** Opening Record extracts block **
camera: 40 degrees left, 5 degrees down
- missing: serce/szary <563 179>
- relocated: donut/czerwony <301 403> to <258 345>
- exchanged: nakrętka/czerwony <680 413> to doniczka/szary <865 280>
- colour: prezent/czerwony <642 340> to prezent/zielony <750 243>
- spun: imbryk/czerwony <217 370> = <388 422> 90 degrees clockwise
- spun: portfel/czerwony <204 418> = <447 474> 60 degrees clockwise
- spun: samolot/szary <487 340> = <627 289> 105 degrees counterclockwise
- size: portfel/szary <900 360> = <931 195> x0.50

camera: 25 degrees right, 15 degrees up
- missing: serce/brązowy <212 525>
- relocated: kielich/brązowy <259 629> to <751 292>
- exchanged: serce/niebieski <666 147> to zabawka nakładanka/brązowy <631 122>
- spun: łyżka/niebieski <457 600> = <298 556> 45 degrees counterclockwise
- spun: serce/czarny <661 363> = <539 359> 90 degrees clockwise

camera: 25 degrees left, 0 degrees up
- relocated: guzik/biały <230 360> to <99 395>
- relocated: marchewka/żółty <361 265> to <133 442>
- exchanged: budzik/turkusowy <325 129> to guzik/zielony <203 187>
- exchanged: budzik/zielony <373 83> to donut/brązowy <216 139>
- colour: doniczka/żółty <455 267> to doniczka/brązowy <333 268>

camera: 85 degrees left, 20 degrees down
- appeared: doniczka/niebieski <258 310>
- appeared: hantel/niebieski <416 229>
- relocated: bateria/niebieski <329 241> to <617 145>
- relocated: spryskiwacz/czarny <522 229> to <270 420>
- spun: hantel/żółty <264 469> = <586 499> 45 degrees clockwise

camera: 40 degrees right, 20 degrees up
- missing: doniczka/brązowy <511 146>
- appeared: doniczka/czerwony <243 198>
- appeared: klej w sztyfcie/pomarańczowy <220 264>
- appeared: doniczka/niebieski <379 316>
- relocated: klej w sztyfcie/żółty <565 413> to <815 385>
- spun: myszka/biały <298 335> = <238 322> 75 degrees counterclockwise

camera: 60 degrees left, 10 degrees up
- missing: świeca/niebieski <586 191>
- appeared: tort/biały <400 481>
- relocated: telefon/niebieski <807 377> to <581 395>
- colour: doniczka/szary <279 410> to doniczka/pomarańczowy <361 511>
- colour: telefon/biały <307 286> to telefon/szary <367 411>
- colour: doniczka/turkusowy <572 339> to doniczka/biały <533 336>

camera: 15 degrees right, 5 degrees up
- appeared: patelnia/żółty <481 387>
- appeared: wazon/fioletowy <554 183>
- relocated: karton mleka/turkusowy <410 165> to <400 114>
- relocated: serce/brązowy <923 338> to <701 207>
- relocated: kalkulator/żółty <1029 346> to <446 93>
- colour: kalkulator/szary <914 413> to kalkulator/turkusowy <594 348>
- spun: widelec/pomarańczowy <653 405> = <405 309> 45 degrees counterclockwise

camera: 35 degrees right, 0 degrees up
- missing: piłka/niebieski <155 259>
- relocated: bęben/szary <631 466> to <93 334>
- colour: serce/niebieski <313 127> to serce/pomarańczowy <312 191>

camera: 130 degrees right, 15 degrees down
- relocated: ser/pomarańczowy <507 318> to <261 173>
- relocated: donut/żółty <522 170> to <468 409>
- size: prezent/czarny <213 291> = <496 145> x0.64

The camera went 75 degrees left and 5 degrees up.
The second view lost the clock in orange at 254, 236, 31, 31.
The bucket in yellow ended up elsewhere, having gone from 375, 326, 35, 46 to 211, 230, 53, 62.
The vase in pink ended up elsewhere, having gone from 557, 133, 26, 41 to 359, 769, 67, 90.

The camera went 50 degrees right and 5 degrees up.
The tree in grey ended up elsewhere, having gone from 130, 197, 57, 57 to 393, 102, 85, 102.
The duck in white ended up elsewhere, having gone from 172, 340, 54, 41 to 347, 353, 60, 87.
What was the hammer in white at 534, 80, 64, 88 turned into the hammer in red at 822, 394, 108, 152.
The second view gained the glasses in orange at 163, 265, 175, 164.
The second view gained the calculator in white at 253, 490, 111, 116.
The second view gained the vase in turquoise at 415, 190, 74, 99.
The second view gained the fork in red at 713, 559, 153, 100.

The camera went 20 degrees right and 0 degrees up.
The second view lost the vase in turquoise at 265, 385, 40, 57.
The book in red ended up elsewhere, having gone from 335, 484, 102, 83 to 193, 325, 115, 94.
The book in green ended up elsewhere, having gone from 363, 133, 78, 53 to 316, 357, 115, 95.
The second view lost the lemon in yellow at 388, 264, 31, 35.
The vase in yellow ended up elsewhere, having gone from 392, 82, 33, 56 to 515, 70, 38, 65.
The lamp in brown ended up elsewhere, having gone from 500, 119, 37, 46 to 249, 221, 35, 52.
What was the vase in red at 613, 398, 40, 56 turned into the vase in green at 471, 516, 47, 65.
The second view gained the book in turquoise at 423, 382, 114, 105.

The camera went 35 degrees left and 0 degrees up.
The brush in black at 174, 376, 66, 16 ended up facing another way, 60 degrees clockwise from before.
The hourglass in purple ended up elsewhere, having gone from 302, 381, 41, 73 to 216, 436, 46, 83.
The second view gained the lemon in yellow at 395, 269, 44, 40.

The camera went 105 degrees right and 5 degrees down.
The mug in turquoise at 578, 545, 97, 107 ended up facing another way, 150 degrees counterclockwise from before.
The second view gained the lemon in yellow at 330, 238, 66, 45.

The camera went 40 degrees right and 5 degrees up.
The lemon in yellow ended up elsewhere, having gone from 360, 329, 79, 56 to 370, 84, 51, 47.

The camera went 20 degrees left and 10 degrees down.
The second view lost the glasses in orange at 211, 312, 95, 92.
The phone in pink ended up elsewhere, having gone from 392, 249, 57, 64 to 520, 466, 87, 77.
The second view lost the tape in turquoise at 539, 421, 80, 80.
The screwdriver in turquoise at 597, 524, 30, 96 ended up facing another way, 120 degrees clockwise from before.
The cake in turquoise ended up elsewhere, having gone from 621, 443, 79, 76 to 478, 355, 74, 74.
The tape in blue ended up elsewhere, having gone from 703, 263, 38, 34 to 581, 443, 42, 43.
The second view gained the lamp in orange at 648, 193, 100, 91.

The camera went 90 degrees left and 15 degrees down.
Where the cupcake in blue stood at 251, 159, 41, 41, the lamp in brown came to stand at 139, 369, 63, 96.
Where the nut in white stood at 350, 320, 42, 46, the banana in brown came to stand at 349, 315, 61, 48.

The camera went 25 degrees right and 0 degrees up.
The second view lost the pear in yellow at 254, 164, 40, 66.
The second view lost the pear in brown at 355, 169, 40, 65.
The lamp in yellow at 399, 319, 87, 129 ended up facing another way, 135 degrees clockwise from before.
** Closing Record extracts block **
* Description of the task:
From the records above, quote only the lines running from the line with "- relocated: donut/czerwony" to the line with "- spun: samolot/szary", both lines included.

* Exercise answer:
- relocated: donut/czerwony <301 403> to <258 345>
- exchanged: nakrętka/czerwony <680 413> to doniczka/szary <865 280>
- colour: prezent/czerwony <642 340> to prezent/zielony <750 243>
- spun: imbryk/czerwony <217 370> = <388 422> 90 degrees clockwise
- spun: portfel/czerwony <204 418> = <447 474> 60 degrees clockwise
- spun: samolot/szary <487 340> = <627 289> 105 degrees counterclockwise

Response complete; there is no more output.